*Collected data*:
________

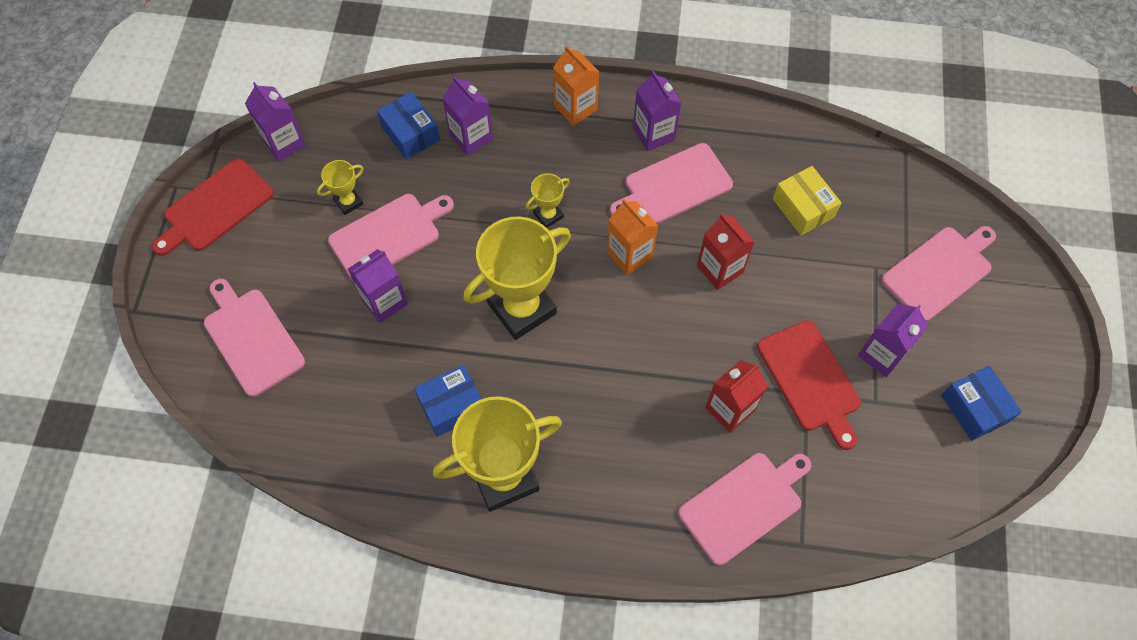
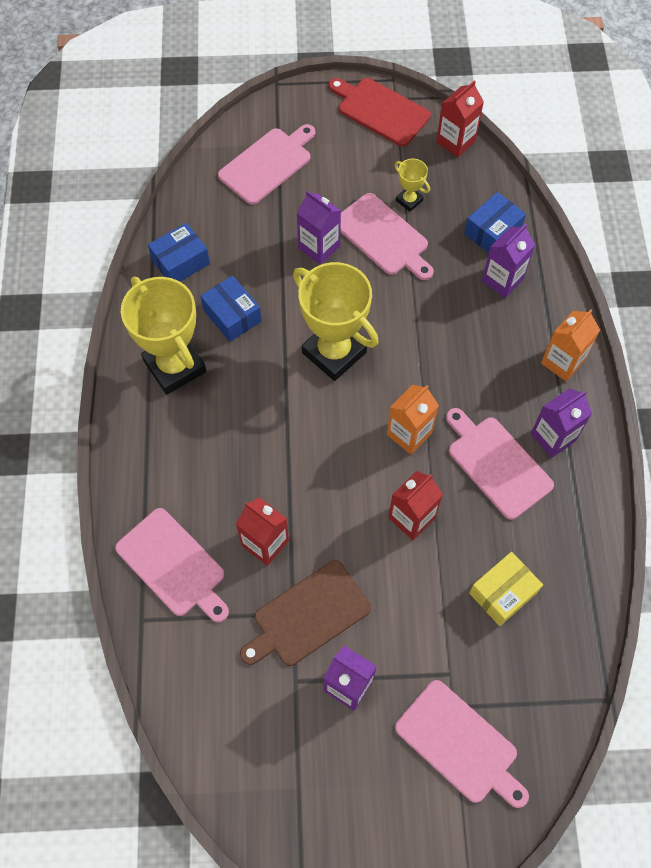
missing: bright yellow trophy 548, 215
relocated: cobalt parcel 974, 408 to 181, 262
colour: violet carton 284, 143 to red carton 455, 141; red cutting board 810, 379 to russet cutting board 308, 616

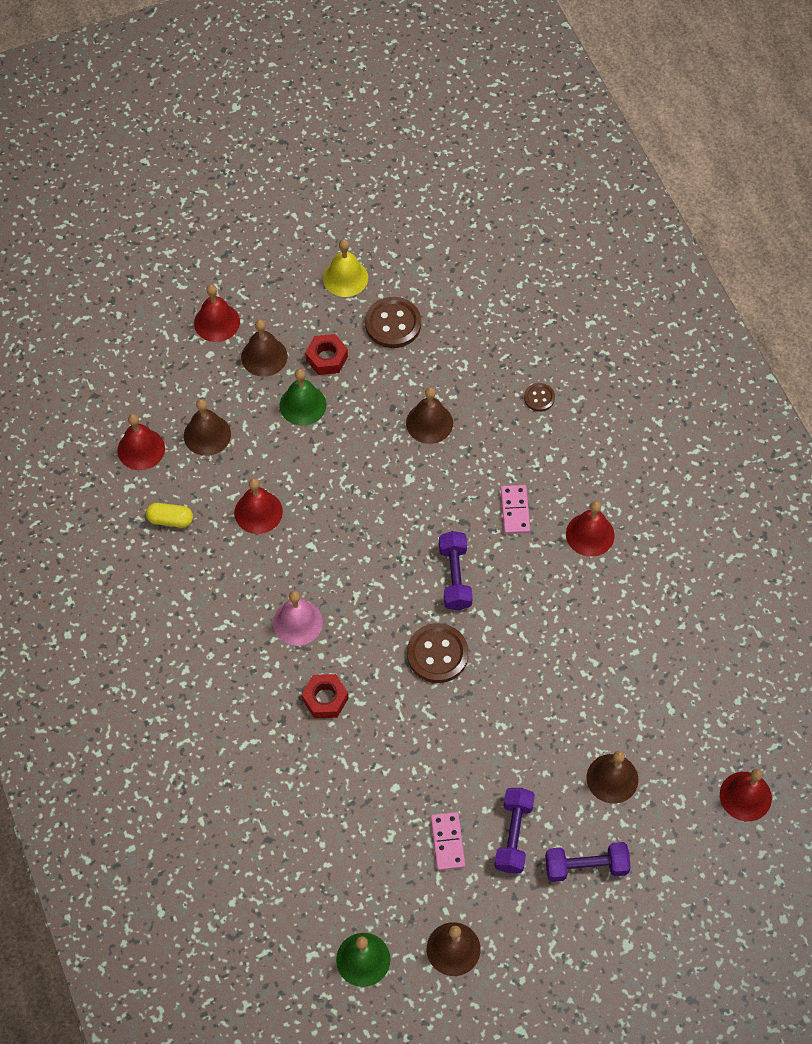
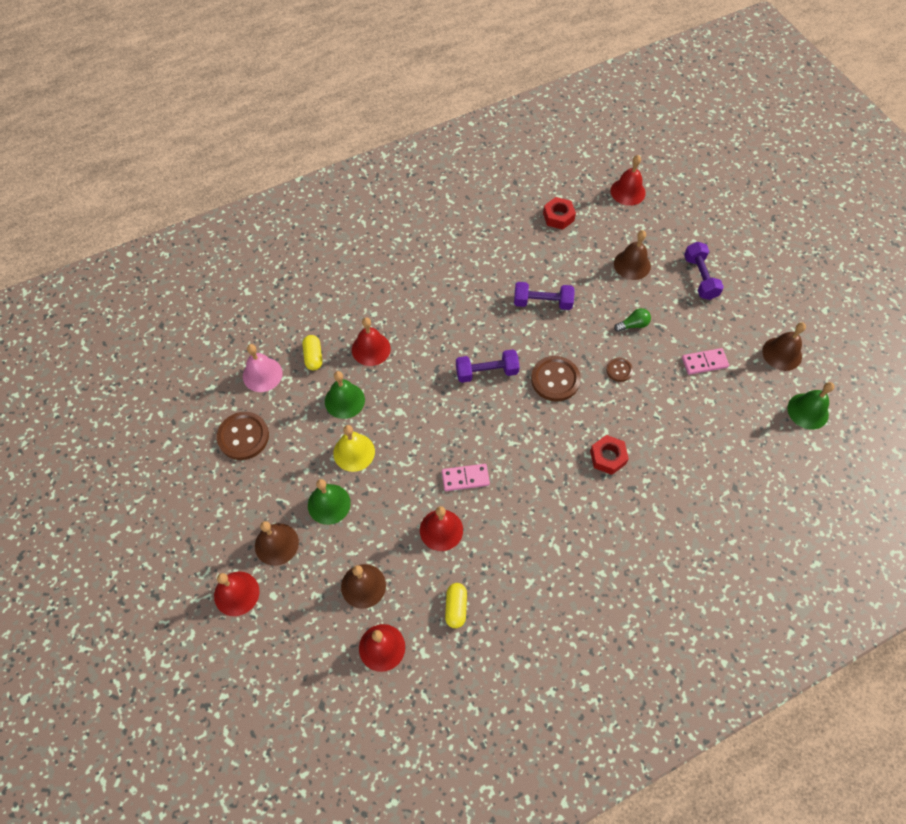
appeared: bright yellow pill 313, 357; emerald bulb 633, 325
relocated: pink school bell 297, 622 to 262, 374; red hex nut 327, 358 to 558, 217; bright yellow school bell 345, 277 to 354, 452; violet free weight 513, 835 to 542, 302; pink domino 515, 510 to 465, 478; russet shirt button 539, 398 to 619, 370; red school bell 590, 534 to 371, 349
colour: russet school bell 429, 423 to emerald school bell 344, 400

________

*Task goal*: Each entry above should be printed again word for word, with any picture dropped.

*Task response*:
missing: bright yellow trophy 548, 215
relocated: cobalt parcel 974, 408 to 181, 262
colour: violet carton 284, 143 to red carton 455, 141; red cutting board 810, 379 to russet cutting board 308, 616

appeared: bright yellow pill 313, 357; emerald bulb 633, 325
relocated: pink school bell 297, 622 to 262, 374; red hex nut 327, 358 to 558, 217; bright yellow school bell 345, 277 to 354, 452; violet free weight 513, 835 to 542, 302; pink domino 515, 510 to 465, 478; russet shirt button 539, 398 to 619, 370; red school bell 590, 534 to 371, 349
colour: russet school bell 429, 423 to emerald school bell 344, 400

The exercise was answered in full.